> **TRY IT**
The line holding "[503,51,563,146]" and all lines that follow it to the end of the data: return these exactly, and nothing more.

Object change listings
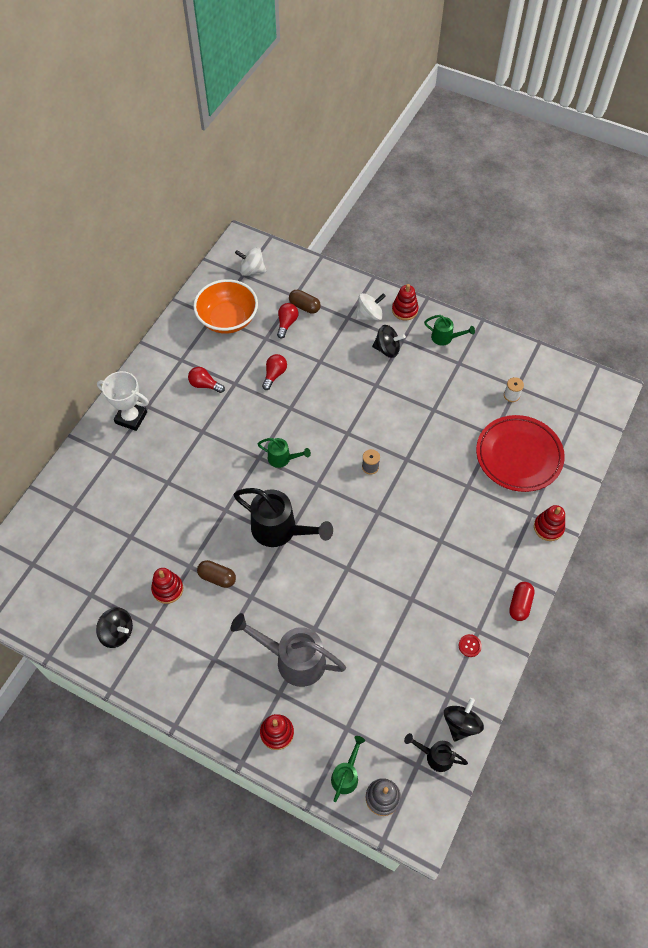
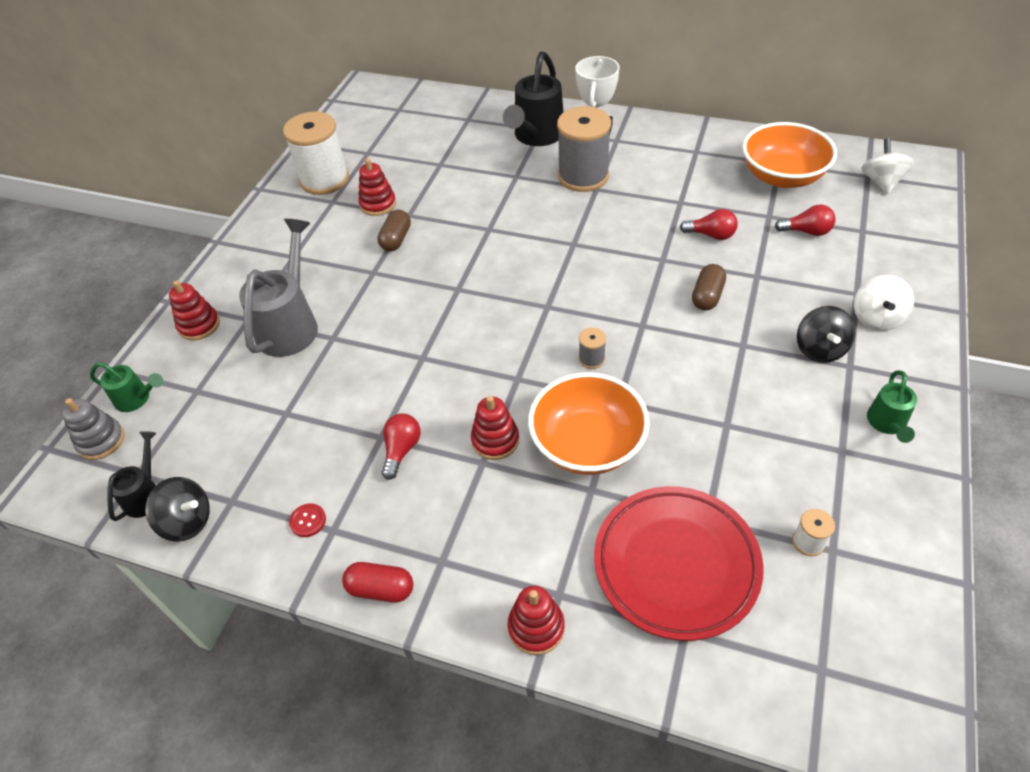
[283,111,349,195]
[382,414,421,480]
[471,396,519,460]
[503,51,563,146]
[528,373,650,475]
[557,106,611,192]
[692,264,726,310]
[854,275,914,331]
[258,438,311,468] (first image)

> **REPLY TO THE EXERCISE**
[503,51,563,146]
[528,373,650,475]
[557,106,611,192]
[692,264,726,310]
[854,275,914,331]
[258,438,311,468] (first image)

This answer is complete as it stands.